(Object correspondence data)
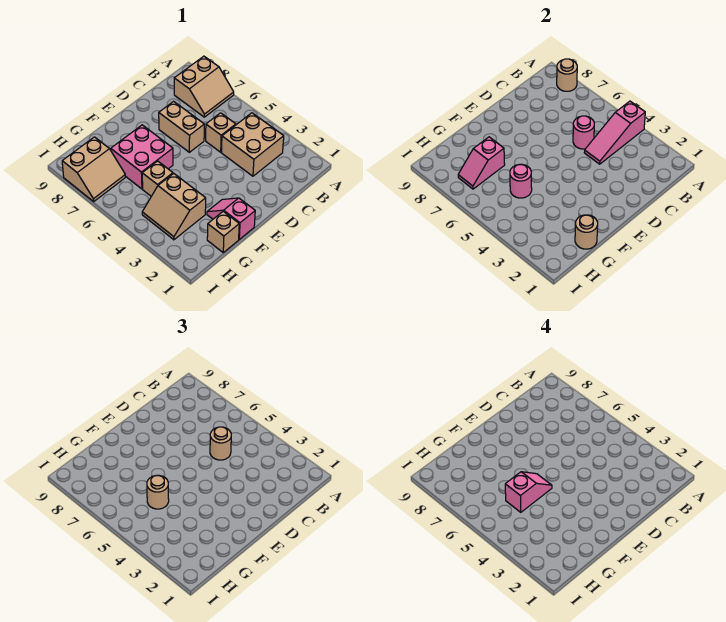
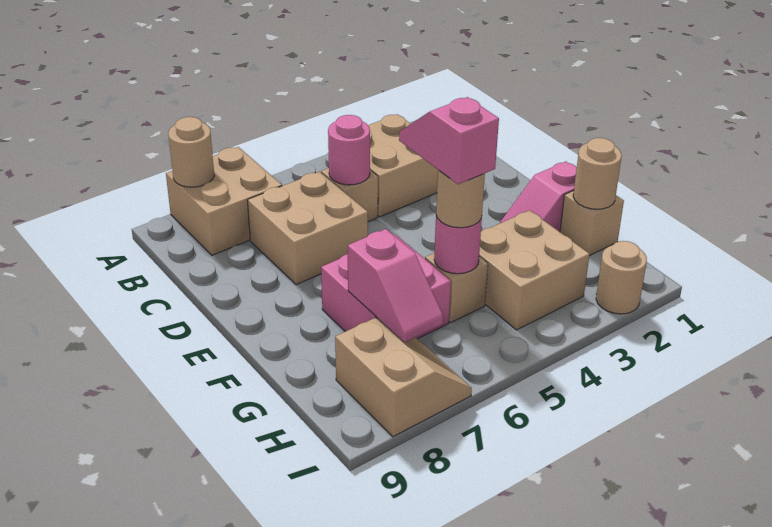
pink slope A4:C4 level 2 top A -> none
tan slope A7:B8 level 1 top 8 -> tan brick A7:B8 level 1
tan round brick C5 level 3 -> tan round brick I2 level 1
tan brick D6:D7 level 1 -> tan brick C6:D7 level 1
tan slope G3:H4 level 1 top G -> tan brick G3:H4 level 1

WHAT YOU HAVE TO DO: Check every line of the data for the string "slope". Give the number of lines that have it, and only that.

THE COMPLETED TASK: 3